> REQUEST
Return every line of the records below verbatim, leaving out the pictures.

#### INFORMATION PROVIDED

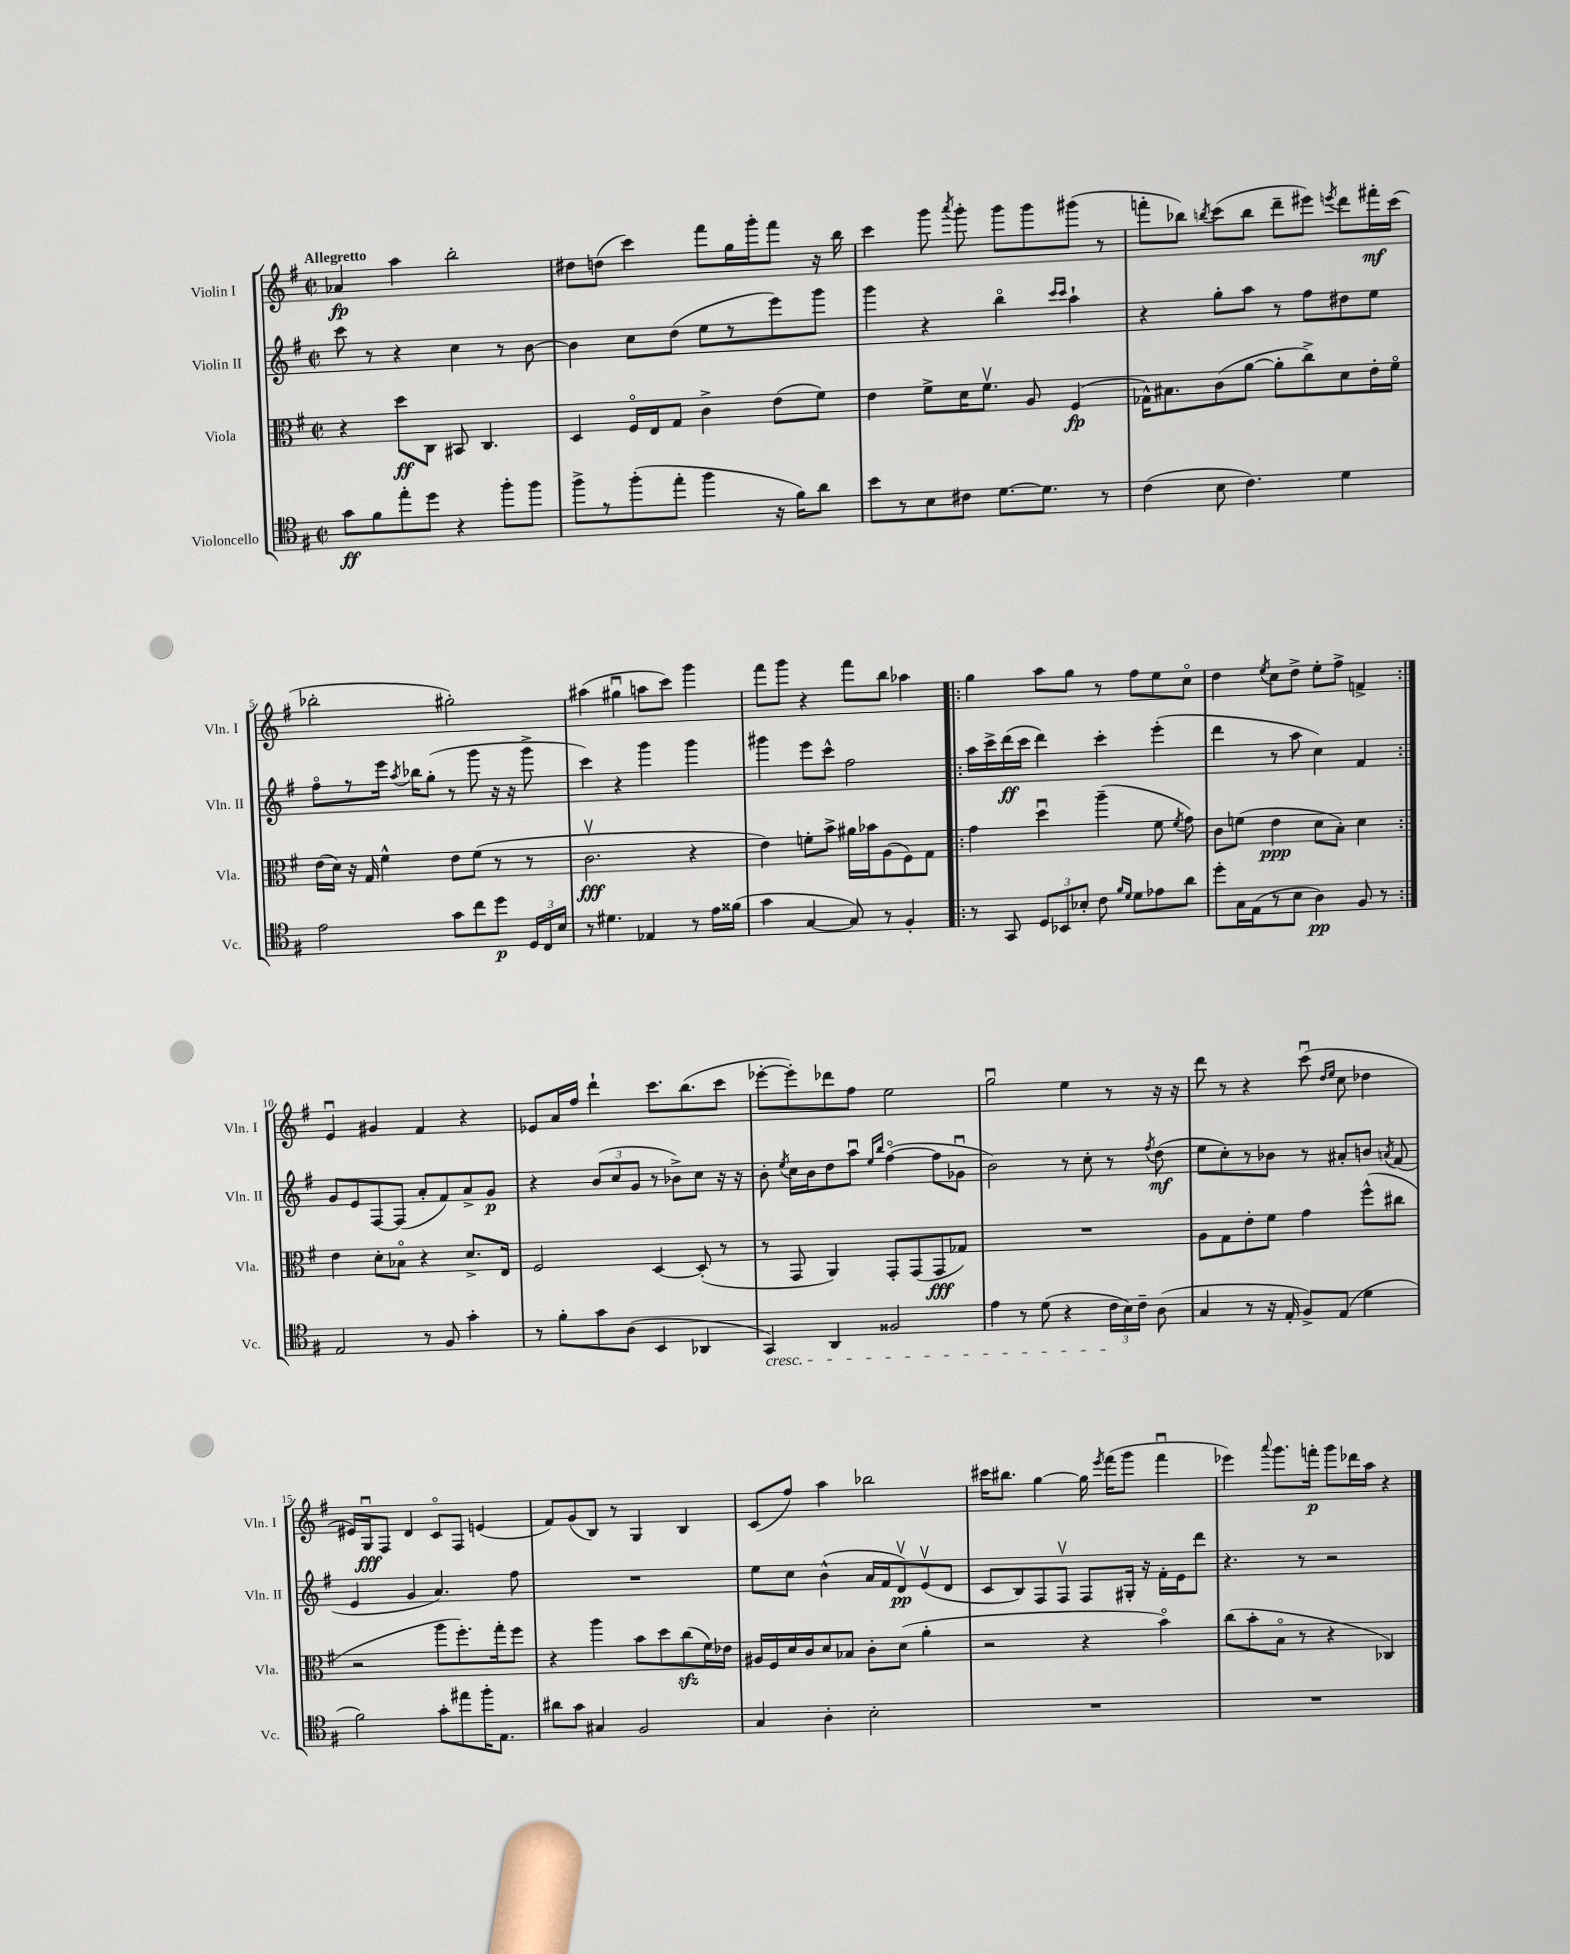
<<
\new StaffGroup <<
\new Staff = "s0" \with { instrumentName = "Violin I" shortInstrumentName = "Vln. I" } {
    \clef treble \key g \major \defaultTimeSignature \time 2/2 \tempo "Allegretto"
    \autoBeamOff aes'4\fp a''4 b''2-. |
    dis''8[ d''8]( c'''4) fis'''8[ g''16 g'''16-. fis'''8] r16 b''16 |
    c'''4 g'''8 \acciaccatura { a'''8 } g'''8-. g'''8[ g'''8 gis'''8]( r8 |
    f'''8[-. bes''8]) \acciaccatura { b''8 } c'''8[( b''8] d'''8[-- eis'''8]) \acciaccatura { e'''8 } d'''8[ fis'''16-.\mf c'''16]( |
    bes''2-. gis''2-.) |
    ais''4( gis''4\downbow a''8[ c'''8]) g'''4 |
    fis'''8[ g'''8] r4 fis'''8[ b''8] aes''4 |
    \repeat volta 2 { g''4 a''8[ g''8] r8 fis''8[ e''8 c''8]\flageolet |
    d''4 \acciaccatura { e''8 } c''8[ d''8]-> e''8[-. fis''8]-> f'4-> | }
    e'4\downbow gis'4 fis'4 r4 |
    ees'8[ a'16 fis''16] d'''4-! c'''8.[ b''8.( c'''8] |
    ees'''8[~-. ees'''8-.) des'''8 fis''8] e''2 |
    g''2\downbow e''4 r8 r16 r16 |
    d'''8 r8 r4 c'''8\downbow( \grace { d''16[ e''16] } c''8 des''4 |
    eis'16[) g16\downbow\fff fis8] d'4 c'8[\flageolet fis8] e'4( |
    fis'8[) g'8( b8]) r8 g4 b4 |
    c'8[( fis''8]) a''4 bes''2 |
    cis'''16[ bis''8.] g''4~ g''16 \acciaccatura { e'''8 } fis'''16[( g'''8] fis'''4\downbow |
    ees'''4) \appoggiatura { a'''8 } g'''8.[ f'''16]-.\p g'''8[ des'''16 a''16] r4 \bar "|." |
}
\new Staff = "s1" \with { instrumentName = "Violin II" shortInstrumentName = "Vln. II" } {
    \clef treble \key g \major \defaultTimeSignature \time 2/2
    \autoBeamOff c'''8 r8 r4 c''4 r8 b'8~ |
    b'4 c''8[ d''8]( e''8[ r8 e'''8) g'''8] |
    g'''4 r4 b''4\flageolet \grace { c'''16[ c'''16] } a''4-! |
    r4 g''8[-. a''8] r8 fis''8[ dis''8 e''8] |
    fis''8[\flageolet r8 e'''16] \acciaccatura { a''8 } bes''16[ g''8]-.( r8 g'''8 r16 r16 g'''8-> |
    c'''4) r4 g'''4 g'''4 |
    gis'''4 e'''8[ c'''8]-^ fis''2 |
    \repeat volta 2 { a''16[ c'''16-> d'''16\ff( c'''16] d'''4) c'''4-. e'''4-.( |
    d'''4 r8 a''8 c''4) fis'4 | }
    g'8[ e'8 fis8~ fis8]( a'8[-. fis'8) a'8-> g'8]\p |
    r4 \tuplet 3/2 { b'8[( c''8 g'8] } r8 bes'8[->) c''8] r16 r16 |
    b'8-. \acciaccatura { e''8 } c''16[ b'16 d''8 a''8]\downbow \grace { e''16[ b''16] } fis''4~\flageolet( fis''8[ ges'8]\downbow |
    b'2) r8 c''8-. r8 \acciaccatura { fis''8 } d''8\mf( |
    e''8[ c''8-.) r8 bes'8] r8 ais'8[-. b'8] \acciaccatura { a'8 } fis'8( |
    e'4 g'4 a'4.) fis''8 |
    R1 |
    e''8[ c''8] b'4-^( a'16[ fis'16 d'8\upbow\pp) e'8\upbow( d'8] |
    c'8[ b8) fis8 fis8]\upbow fis8[ gis16]-. r16 fis'16[-. e'16 d'''8] |
    r4. r8 r2 \bar "|." |
}
\new Staff = "s2" \with { instrumentName = "Viola" shortInstrumentName = "Vla." } {
    \clef alto \key g \major \defaultTimeSignature \time 2/2
    \autoBeamOff r4 d''8[\ff c8] bis,8 c4. |
    d4 fis16[\flageolet e16 g8] c'4-> e'8[( fis'8]) |
    e'4 fis'8[-> d'16 fis'8.]\upbow a8 fis4\fp( |
    ges16[-^) bis8. c'8( a'8]~ a'8[-. c''8->) d'8 e'16-. fis'16]\flageolet |
    e'16[( d'16]) r16 g16 fis'4-^ e'8[ fis'8]( r8 r8 |
    c'2.\upbow\fff r4 |
    e'4) f'8[-. b'8]-> ais'16[ bes'16 a8( fis8) g8] |
    \repeat volta 2 { g'4 d''4\downbow a''4--( fis'8 \acciaccatura { fis'8 } g'8) |
    c'8[ f'8]( e'4\ppp d'8[ b8]-.) d'4 | }
    e'4 d'8[-. bes8]\flageolet r4 d'8.[-> e16] |
    fis2 d4~ d8-.( r8 |
    r8 g,8 a,4) g,8[-. g,8( g,8\fff ges8]) |
    R1 |
    a8[ g8 e'8-. fis'8] g'4 fis''8[-^( cis''8] |
    r2 a''8[ fis''8.-.) g''16-. fis''8] |
    r4 a''4 b'8[ d''8 c''8\sfz( fis'16) ees'16] |
    ais16[ fis16 d'16 c'16 d'8 bes8] c'8[-. d'8]( a'4-. |
    r2 r4 b'4\flageolet) |
    c''8[( b'8-. b8]\flageolet r8 r4 ces4) \bar "|." |
}
\new Staff = "s3" \with { instrumentName = "Violoncello" shortInstrumentName = "Vc." } {
    \clef tenor \key g \major \defaultTimeSignature \time 2/2
    \autoBeamOff g'8[\ff fis'8 e''8-. d''8] r4 fis''8[-. fis''8] |
    fis''8[-> r8 fis''8-.( e''8]-. fis''4 r16 fis'16[) a'8] |
    b'8[ r8 b8 cis'8] d'8.[~ d'8.] r8 |
    c'4( b8 c'4.) d'4 |
    e'2 g'8[ c''8 d''8]\p \tuplet 3/2 { d16[ c16 b16] } |
    r8 dis'4. ees4 r8 e'16[ fisis'16]( |
    g'4 g4~ g8) r8 fis4-. |
    \repeat volta 2 { r8 g,8 \tuplet 3/2 { d8[ bes,8 bes8]-. } c'8 \grace { fis'16[ d'16] } d'8[ ees'8 a'8] |
    d''8[-. g16 e16( r8 b8] a4\pp) fis8 r8 | }
    e2 r8 fis8 g'4-. |
    r8 fis'8[-. g'8 a8]( b,4 aes,4 |
    g,4\cresc) a,4 fisis2 |
    e'4 r8 d'8( r4 \tuplet 3/2 { c'16[\! b16) c'16]-- } a8( |
    g4 r8 r16 e16-. fis8[->) e8]( d'4 |
    fis'2) g'8[-. eis''8 fis''16-. e8.] |
    ais'8[ g'8] gis4 fis2 |
    g4 a4-. b2-. |
    R1 |
    R1 \bar "|." |
}
>>
>>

########

> THE COMPLETED TASK
<<
\new StaffGroup <<
\new Staff = "s0" \with { instrumentName = "Violin I" shortInstrumentName = "Vln. I" } {
    \clef treble \key g \major \defaultTimeSignature \time 2/2 \tempo "Allegretto"
    \autoBeamOff aes'4\fp a''4 b''2-. |
    dis''8[ d''8]( c'''4) fis'''8[ g''16 g'''16-. fis'''8] r16 b''16 |
    c'''4 g'''8 \acciaccatura { a'''8 } g'''8-. g'''8[ g'''8 gis'''8]( r8 |
    f'''8[-. bes''8]) \acciaccatura { b''8 } c'''8[( b''8] d'''8[-- eis'''8]) \acciaccatura { e'''8 } d'''8[ fis'''16-.\mf c'''16]( |
    bes''2-. gis''2-.) |
    ais''4( gis''4\downbow a''8[ c'''8]) g'''4 |
    fis'''8[ g'''8] r4 fis'''8[ b''8] aes''4 |
    \repeat volta 2 { g''4 a''8[ g''8] r8 fis''8[ e''8 c''8]\flageolet |
    d''4 \acciaccatura { e''8 } c''8[ d''8]-> e''8[-. fis''8]-> f'4-> | }
    e'4\downbow gis'4 fis'4 r4 |
    ees'8[ a'16 fis''16] d'''4-! c'''8.[ b''8.( c'''8] |
    ees'''8[~-. ees'''8-.) des'''8 fis''8] e''2 |
    g''2\downbow e''4 r8 r16 r16 |
    d'''8 r8 r4 c'''8\downbow( \grace { d''16[ e''16] } c''8 des''4 |
    eis'16[) g16\downbow\fff fis8] d'4 c'8[\flageolet fis8] e'4( |
    fis'8[) g'8( b8]) r8 g4 b4 |
    c'8[( fis''8]) a''4 bes''2 |
    cis'''16[ bis''8.] g''4~ g''16 \acciaccatura { e'''8 } fis'''16[( g'''8] fis'''4\downbow |
    ees'''4) \appoggiatura { a'''8 } g'''8.[ f'''16]-.\p g'''8[ des'''16 a''16] r4 \bar "|." |
}
\new Staff = "s1" \with { instrumentName = "Violin II" shortInstrumentName = "Vln. II" } {
    \clef treble \key g \major \defaultTimeSignature \time 2/2
    \autoBeamOff c'''8 r8 r4 c''4 r8 b'8~ |
    b'4 c''8[ d''8]( e''8[ r8 e'''8) g'''8] |
    g'''4 r4 b''4\flageolet \grace { c'''16[ c'''16] } a''4-! |
    r4 g''8[-. a''8] r8 fis''8[ dis''8 e''8] |
    fis''8[\flageolet r8 e'''16] \acciaccatura { a''8 } bes''16[ g''8]-.( r8 g'''8 r16 r16 g'''8-> |
    c'''4) r4 g'''4 g'''4 |
    gis'''4 e'''8[ c'''8]-^ fis''2 |
    \repeat volta 2 { a''16[ c'''16-> d'''16\ff( c'''16] d'''4) c'''4-. e'''4-.( |
    d'''4 r8 a''8 c''4) fis'4 | }
    g'8[ e'8 fis8~ fis8]( a'8[-. fis'8) a'8-> g'8]\p |
    r4 \tuplet 3/2 { b'8[( c''8 g'8] } r8 bes'8[->) c''8] r16 r16 |
    b'8-. \acciaccatura { e''8 } c''16[ b'16 d''8 a''8]\downbow \grace { e''16[ b''16] } fis''4~\flageolet( fis''8[ ges'8]\downbow |
    b'2) r8 c''8-. r8 \acciaccatura { fis''8 } d''8\mf( |
    e''8[ c''8-.) r8 bes'8] r8 ais'8[-. b'8] \acciaccatura { a'8 } fis'8( |
    e'4 g'4 a'4.) fis''8 |
    R1 |
    e''8[ c''8] b'4-^( a'16[ fis'16 d'8\upbow\pp) e'8\upbow( d'8] |
    c'8[ b8) fis8 fis8]\upbow fis8[ gis16]-. r16 fis'16[-. e'16 d'''8] |
    r4. r8 r2 \bar "|." |
}
\new Staff = "s2" \with { instrumentName = "Viola" shortInstrumentName = "Vla." } {
    \clef alto \key g \major \defaultTimeSignature \time 2/2
    \autoBeamOff r4 d''8[\ff c8] bis,8 c4. |
    d4 fis16[\flageolet e16 g8] c'4-> e'8[( fis'8]) |
    e'4 fis'8[-> d'16 fis'8.]\upbow a8 fis4\fp( |
    ges16[-^) bis8. c'8( a'8]~ a'8[-. c''8->) d'8 e'16-. fis'16]\flageolet |
    e'16[( d'16]) r16 g16 fis'4-^ e'8[ fis'8]( r8 r8 |
    c'2.\upbow\fff r4 |
    e'4) f'8[-. b'8]-> ais'16[ bes'16 a8( fis8) g8] |
    \repeat volta 2 { g'4 d''4\downbow a''4--( fis'8 \acciaccatura { fis'8 } g'8) |
    c'8[ f'8]( e'4\ppp d'8[ b8]-.) d'4 | }
    e'4 d'8[-. bes8]\flageolet r4 d'8.[-> e16] |
    fis2 d4~ d8-.( r8 |
    r8 g,8 a,4) g,8[-. g,8( g,8\fff ges8]) |
    R1 |
    a8[ g8 e'8-. fis'8] g'4 fis''8[-^( cis''8] |
    r2 a''8[ fis''8.-.) g''16-. fis''8] |
    r4 a''4 b'8[ d''8 c''8\sfz( fis'16) ees'16] |
    ais16[ fis16 d'16 c'16 d'8 bes8] c'8[-. d'8]( a'4-. |
    r2 r4 b'4\flageolet) |
    c''8[( b'8-. b8]\flageolet r8 r4 ces4) \bar "|." |
}
\new Staff = "s3" \with { instrumentName = "Violoncello" shortInstrumentName = "Vc." } {
    \clef tenor \key g \major \defaultTimeSignature \time 2/2
    \autoBeamOff g'8[\ff fis'8 e''8-. d''8] r4 fis''8[-. fis''8] |
    fis''8[-> r8 fis''8-.( e''8]-. fis''4 r16 fis'16[) a'8] |
    b'8[ r8 b8 cis'8] d'8.[~ d'8.] r8 |
    c'4( b8 c'4.) d'4 |
    e'2 g'8[ c''8 d''8]\p \tuplet 3/2 { d16[ c16 b16] } |
    r8 dis'4. ees4 r8 e'16[ fisis'16]( |
    g'4 g4~ g8) r8 fis4-. |
    \repeat volta 2 { r8 g,8 \tuplet 3/2 { d8[ bes,8 bes8]-. } c'8 \grace { fis'16[ d'16] } d'8[ ees'8 a'8] |
    d''8[-. g16 e16( r8 b8] a4\pp) fis8 r8 | }
    e2 r8 fis8 g'4-. |
    r8 fis'8[-. g'8 a8]( b,4 aes,4 |
    g,4\cresc) a,4 fisis2 |
    e'4 r8 d'8( r4 \tuplet 3/2 { c'16[\! b16) c'16]-- } a8( |
    g4 r8 r16 e16-. fis8[->) e8]( d'4 |
    fis'2) g'8[-. eis''8 fis''16-. e8.] |
    ais'8[ g'8] gis4 fis2 |
    g4 a4-. b2-. |
    R1 |
    R1 \bar "|." |
}
>>
>>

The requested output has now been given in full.